---- Information given
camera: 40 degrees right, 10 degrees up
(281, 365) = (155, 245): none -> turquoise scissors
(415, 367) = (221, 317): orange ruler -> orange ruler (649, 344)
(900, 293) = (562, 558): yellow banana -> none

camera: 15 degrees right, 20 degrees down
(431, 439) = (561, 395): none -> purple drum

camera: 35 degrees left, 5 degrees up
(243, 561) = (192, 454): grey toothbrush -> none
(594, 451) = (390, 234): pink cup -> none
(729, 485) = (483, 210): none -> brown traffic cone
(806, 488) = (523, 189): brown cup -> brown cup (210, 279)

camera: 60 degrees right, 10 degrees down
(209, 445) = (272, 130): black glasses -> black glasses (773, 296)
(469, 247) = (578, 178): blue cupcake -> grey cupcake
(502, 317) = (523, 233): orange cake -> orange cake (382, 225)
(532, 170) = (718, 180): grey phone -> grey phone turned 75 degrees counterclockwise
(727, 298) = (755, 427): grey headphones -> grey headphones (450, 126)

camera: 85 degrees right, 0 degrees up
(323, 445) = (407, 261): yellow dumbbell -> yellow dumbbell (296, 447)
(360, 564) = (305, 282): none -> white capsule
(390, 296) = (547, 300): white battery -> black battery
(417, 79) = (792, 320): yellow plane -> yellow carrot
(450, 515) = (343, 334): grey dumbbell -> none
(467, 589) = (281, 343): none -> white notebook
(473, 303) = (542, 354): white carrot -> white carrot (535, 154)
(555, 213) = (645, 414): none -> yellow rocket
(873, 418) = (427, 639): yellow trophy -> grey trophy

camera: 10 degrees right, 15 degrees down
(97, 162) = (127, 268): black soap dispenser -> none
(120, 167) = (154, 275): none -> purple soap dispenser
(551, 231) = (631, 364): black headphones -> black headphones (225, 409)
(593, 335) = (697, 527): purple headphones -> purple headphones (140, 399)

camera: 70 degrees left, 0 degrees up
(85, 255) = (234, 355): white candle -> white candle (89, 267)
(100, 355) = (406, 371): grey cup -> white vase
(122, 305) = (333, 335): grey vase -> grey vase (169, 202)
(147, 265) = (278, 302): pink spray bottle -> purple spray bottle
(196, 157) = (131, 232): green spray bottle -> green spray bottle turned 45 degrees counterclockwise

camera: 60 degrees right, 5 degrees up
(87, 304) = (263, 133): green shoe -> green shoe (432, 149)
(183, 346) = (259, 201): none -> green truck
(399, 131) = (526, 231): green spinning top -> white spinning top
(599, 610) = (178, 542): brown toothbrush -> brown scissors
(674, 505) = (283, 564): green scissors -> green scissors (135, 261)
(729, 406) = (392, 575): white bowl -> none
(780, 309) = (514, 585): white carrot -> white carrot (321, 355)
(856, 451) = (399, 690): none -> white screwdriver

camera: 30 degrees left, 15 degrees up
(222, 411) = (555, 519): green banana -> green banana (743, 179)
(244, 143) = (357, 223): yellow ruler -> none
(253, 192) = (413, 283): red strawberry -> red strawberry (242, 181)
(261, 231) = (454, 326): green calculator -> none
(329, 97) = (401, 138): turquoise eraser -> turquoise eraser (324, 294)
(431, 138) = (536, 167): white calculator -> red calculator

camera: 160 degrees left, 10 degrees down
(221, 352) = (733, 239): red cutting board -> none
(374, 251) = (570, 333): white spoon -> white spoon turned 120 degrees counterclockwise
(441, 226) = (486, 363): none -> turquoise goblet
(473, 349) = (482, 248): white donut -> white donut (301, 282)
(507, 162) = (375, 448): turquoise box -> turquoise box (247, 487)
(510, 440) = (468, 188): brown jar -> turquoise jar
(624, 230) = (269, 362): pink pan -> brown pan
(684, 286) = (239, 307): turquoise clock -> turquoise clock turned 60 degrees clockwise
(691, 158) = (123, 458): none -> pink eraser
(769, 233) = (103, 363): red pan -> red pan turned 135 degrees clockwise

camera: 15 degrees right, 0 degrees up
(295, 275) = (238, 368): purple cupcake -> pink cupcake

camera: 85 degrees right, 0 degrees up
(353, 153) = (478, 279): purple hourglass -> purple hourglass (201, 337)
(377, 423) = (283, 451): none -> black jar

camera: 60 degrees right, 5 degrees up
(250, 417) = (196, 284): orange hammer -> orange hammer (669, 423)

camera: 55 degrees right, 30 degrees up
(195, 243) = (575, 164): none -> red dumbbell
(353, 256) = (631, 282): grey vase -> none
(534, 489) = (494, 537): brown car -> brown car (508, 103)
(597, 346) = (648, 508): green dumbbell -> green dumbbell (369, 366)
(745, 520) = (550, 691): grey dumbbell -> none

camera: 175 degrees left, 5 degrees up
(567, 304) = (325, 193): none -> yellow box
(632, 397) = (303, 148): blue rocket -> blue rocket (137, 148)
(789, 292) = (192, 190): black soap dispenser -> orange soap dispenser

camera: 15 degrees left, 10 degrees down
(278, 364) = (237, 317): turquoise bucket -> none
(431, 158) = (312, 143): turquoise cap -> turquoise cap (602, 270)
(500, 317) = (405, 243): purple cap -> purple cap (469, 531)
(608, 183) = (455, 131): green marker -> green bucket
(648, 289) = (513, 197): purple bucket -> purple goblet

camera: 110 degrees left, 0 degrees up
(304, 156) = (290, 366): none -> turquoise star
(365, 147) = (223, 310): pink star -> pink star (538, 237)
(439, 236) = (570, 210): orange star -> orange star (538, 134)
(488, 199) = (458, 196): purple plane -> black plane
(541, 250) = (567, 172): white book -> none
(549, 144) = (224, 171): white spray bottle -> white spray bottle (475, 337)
--------
> _Your objective_: Line by line, repeat the listing exactly as written.

> _Answer below_:
camera: 40 degrees right, 10 degrees up
(281, 365) = (155, 245): none -> turquoise scissors
(415, 367) = (221, 317): orange ruler -> orange ruler (649, 344)
(900, 293) = (562, 558): yellow banana -> none

camera: 15 degrees right, 20 degrees down
(431, 439) = (561, 395): none -> purple drum

camera: 35 degrees left, 5 degrees up
(243, 561) = (192, 454): grey toothbrush -> none
(594, 451) = (390, 234): pink cup -> none
(729, 485) = (483, 210): none -> brown traffic cone
(806, 488) = (523, 189): brown cup -> brown cup (210, 279)

camera: 60 degrees right, 10 degrees down
(209, 445) = (272, 130): black glasses -> black glasses (773, 296)
(469, 247) = (578, 178): blue cupcake -> grey cupcake
(502, 317) = (523, 233): orange cake -> orange cake (382, 225)
(532, 170) = (718, 180): grey phone -> grey phone turned 75 degrees counterclockwise
(727, 298) = (755, 427): grey headphones -> grey headphones (450, 126)

camera: 85 degrees right, 0 degrees up
(323, 445) = (407, 261): yellow dumbbell -> yellow dumbbell (296, 447)
(360, 564) = (305, 282): none -> white capsule
(390, 296) = (547, 300): white battery -> black battery
(417, 79) = (792, 320): yellow plane -> yellow carrot
(450, 515) = (343, 334): grey dumbbell -> none
(467, 589) = (281, 343): none -> white notebook
(473, 303) = (542, 354): white carrot -> white carrot (535, 154)
(555, 213) = (645, 414): none -> yellow rocket
(873, 418) = (427, 639): yellow trophy -> grey trophy

camera: 10 degrees right, 15 degrees down
(97, 162) = (127, 268): black soap dispenser -> none
(120, 167) = (154, 275): none -> purple soap dispenser
(551, 231) = (631, 364): black headphones -> black headphones (225, 409)
(593, 335) = (697, 527): purple headphones -> purple headphones (140, 399)

camera: 70 degrees left, 0 degrees up
(85, 255) = (234, 355): white candle -> white candle (89, 267)
(100, 355) = (406, 371): grey cup -> white vase
(122, 305) = (333, 335): grey vase -> grey vase (169, 202)
(147, 265) = (278, 302): pink spray bottle -> purple spray bottle
(196, 157) = (131, 232): green spray bottle -> green spray bottle turned 45 degrees counterclockwise

camera: 60 degrees right, 5 degrees up
(87, 304) = (263, 133): green shoe -> green shoe (432, 149)
(183, 346) = (259, 201): none -> green truck
(399, 131) = (526, 231): green spinning top -> white spinning top
(599, 610) = (178, 542): brown toothbrush -> brown scissors
(674, 505) = (283, 564): green scissors -> green scissors (135, 261)
(729, 406) = (392, 575): white bowl -> none
(780, 309) = (514, 585): white carrot -> white carrot (321, 355)
(856, 451) = (399, 690): none -> white screwdriver

camera: 30 degrees left, 15 degrees up
(222, 411) = (555, 519): green banana -> green banana (743, 179)
(244, 143) = (357, 223): yellow ruler -> none
(253, 192) = (413, 283): red strawberry -> red strawberry (242, 181)
(261, 231) = (454, 326): green calculator -> none
(329, 97) = (401, 138): turquoise eraser -> turquoise eraser (324, 294)
(431, 138) = (536, 167): white calculator -> red calculator

camera: 160 degrees left, 10 degrees down
(221, 352) = (733, 239): red cutting board -> none
(374, 251) = (570, 333): white spoon -> white spoon turned 120 degrees counterclockwise
(441, 226) = (486, 363): none -> turquoise goblet
(473, 349) = (482, 248): white donut -> white donut (301, 282)
(507, 162) = (375, 448): turquoise box -> turquoise box (247, 487)
(510, 440) = (468, 188): brown jar -> turquoise jar
(624, 230) = (269, 362): pink pan -> brown pan
(684, 286) = (239, 307): turquoise clock -> turquoise clock turned 60 degrees clockwise
(691, 158) = (123, 458): none -> pink eraser
(769, 233) = (103, 363): red pan -> red pan turned 135 degrees clockwise

camera: 15 degrees right, 0 degrees up
(295, 275) = (238, 368): purple cupcake -> pink cupcake

camera: 85 degrees right, 0 degrees up
(353, 153) = (478, 279): purple hourglass -> purple hourglass (201, 337)
(377, 423) = (283, 451): none -> black jar

camera: 60 degrees right, 5 degrees up
(250, 417) = (196, 284): orange hammer -> orange hammer (669, 423)

camera: 55 degrees right, 30 degrees up
(195, 243) = (575, 164): none -> red dumbbell
(353, 256) = (631, 282): grey vase -> none
(534, 489) = (494, 537): brown car -> brown car (508, 103)
(597, 346) = (648, 508): green dumbbell -> green dumbbell (369, 366)
(745, 520) = (550, 691): grey dumbbell -> none

camera: 175 degrees left, 5 degrees up
(567, 304) = (325, 193): none -> yellow box
(632, 397) = (303, 148): blue rocket -> blue rocket (137, 148)
(789, 292) = (192, 190): black soap dispenser -> orange soap dispenser

camera: 15 degrees left, 10 degrees down
(278, 364) = (237, 317): turquoise bucket -> none
(431, 158) = (312, 143): turquoise cap -> turquoise cap (602, 270)
(500, 317) = (405, 243): purple cap -> purple cap (469, 531)
(608, 183) = (455, 131): green marker -> green bucket
(648, 289) = (513, 197): purple bucket -> purple goblet

camera: 110 degrees left, 0 degrees up
(304, 156) = (290, 366): none -> turquoise star
(365, 147) = (223, 310): pink star -> pink star (538, 237)
(439, 236) = (570, 210): orange star -> orange star (538, 134)
(488, 199) = (458, 196): purple plane -> black plane
(541, 250) = (567, 172): white book -> none
(549, 144) = (224, 171): white spray bottle -> white spray bottle (475, 337)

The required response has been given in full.